> Exercise directions: Go through the listing below from its first line and repeat each line exactly, ending at the line containing "notice.log: [830,392,1053,594] ->" and including it.

● ● ● ● ●

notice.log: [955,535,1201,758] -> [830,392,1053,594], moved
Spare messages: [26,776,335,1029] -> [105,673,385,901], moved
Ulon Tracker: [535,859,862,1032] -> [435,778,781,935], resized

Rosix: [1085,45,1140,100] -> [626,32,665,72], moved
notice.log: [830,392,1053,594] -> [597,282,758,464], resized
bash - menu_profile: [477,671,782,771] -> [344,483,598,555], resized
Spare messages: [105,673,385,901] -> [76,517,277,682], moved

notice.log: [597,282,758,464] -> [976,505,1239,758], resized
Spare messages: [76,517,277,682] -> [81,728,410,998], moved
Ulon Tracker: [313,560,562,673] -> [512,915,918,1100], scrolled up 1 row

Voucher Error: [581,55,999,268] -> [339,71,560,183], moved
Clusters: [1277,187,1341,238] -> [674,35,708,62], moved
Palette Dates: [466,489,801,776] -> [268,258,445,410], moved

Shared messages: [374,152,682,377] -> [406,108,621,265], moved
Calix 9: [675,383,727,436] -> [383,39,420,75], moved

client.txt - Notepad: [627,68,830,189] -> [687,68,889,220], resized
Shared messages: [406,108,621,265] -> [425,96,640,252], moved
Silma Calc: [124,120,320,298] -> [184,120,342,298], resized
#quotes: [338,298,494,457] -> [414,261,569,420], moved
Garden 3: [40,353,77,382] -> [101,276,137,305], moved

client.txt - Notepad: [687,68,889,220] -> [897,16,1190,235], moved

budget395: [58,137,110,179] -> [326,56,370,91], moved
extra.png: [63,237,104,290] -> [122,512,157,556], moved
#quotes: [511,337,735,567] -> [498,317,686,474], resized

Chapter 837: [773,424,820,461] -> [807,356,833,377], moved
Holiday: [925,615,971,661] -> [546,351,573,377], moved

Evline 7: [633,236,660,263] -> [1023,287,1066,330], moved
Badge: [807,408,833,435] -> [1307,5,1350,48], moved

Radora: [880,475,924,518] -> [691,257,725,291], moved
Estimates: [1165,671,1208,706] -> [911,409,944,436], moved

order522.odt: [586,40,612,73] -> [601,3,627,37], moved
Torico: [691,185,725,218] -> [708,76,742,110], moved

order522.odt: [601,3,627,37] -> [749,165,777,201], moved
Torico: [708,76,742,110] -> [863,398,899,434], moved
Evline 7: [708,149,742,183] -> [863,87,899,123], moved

● ● ● ● ●

> Exercise response:
notice.log: [955,535,1201,758] -> [830,392,1053,594], moved
Spare messages: [26,776,335,1029] -> [105,673,385,901], moved
Ulon Tracker: [535,859,862,1032] -> [435,778,781,935], resized

Rosix: [1085,45,1140,100] -> [626,32,665,72], moved
notice.log: [830,392,1053,594] -> [597,282,758,464], resized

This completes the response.